(Records to process)

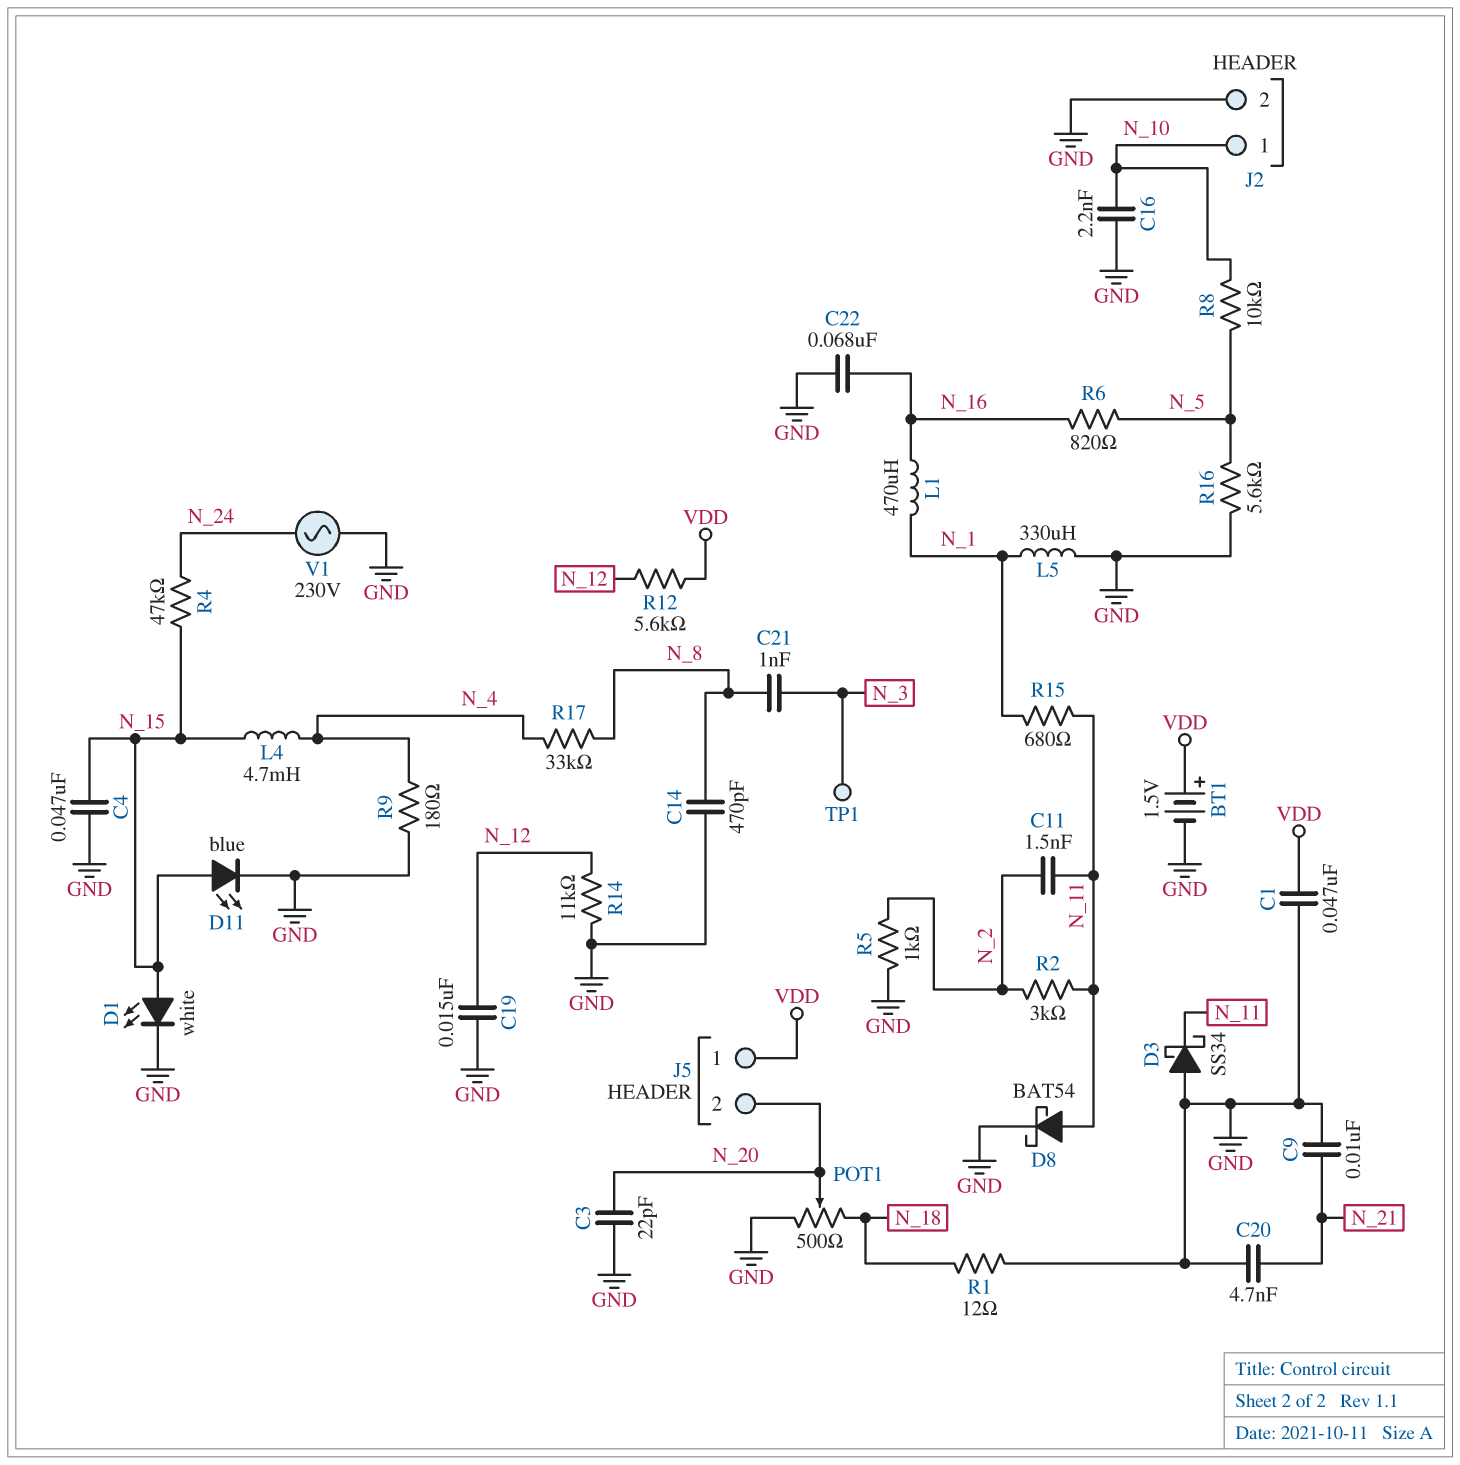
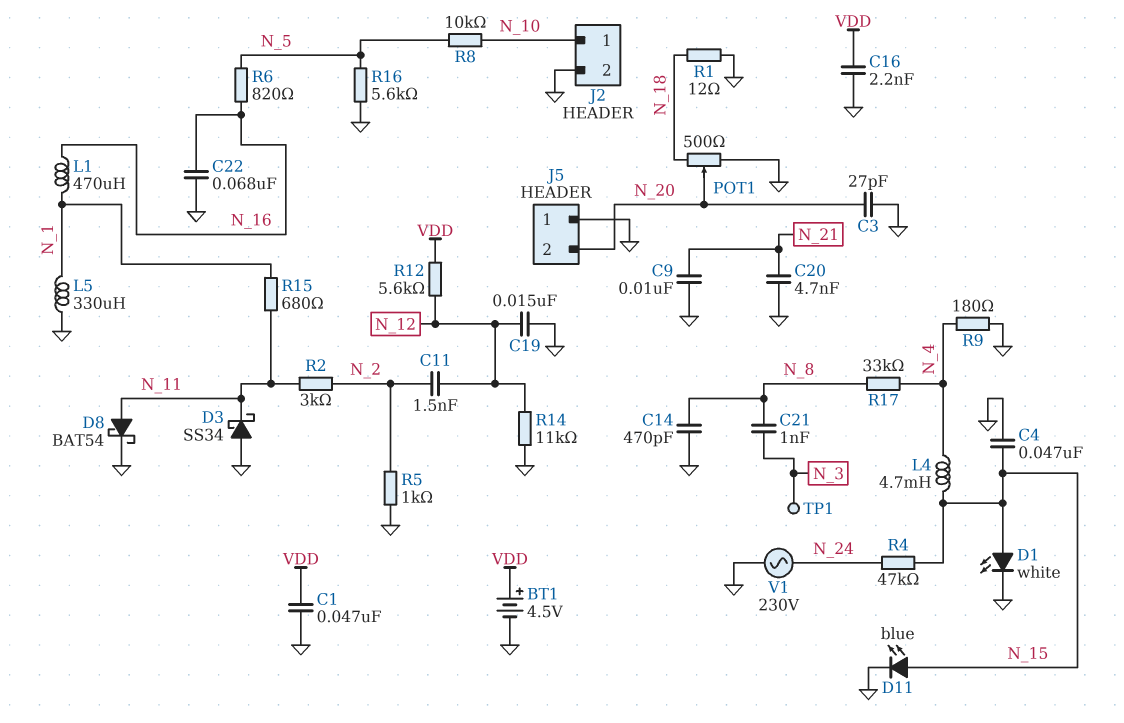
BT1: 1.5V (plus VDD, minus GND) -> 4.5V (plus VDD, minus GND)
C3: 22pF (GND, N_20) -> 27pF (GND, N_20)
C11: 1.5nF (N_2, N_11) -> 1.5nF (N_2, N_12)
C16: 2.2nF (GND, N_10) -> 2.2nF (GND, VDD)
J5 pin 1: VDD -> GND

(End Records to process)

» **Requirement**
When copying the records, reproduce every entry exactly and omit all pictures.

» **Solution to this exercise**
BT1: 1.5V (plus VDD, minus GND) -> 4.5V (plus VDD, minus GND)
C3: 22pF (GND, N_20) -> 27pF (GND, N_20)
C11: 1.5nF (N_2, N_11) -> 1.5nF (N_2, N_12)
C16: 2.2nF (GND, N_10) -> 2.2nF (GND, VDD)
J5 pin 1: VDD -> GND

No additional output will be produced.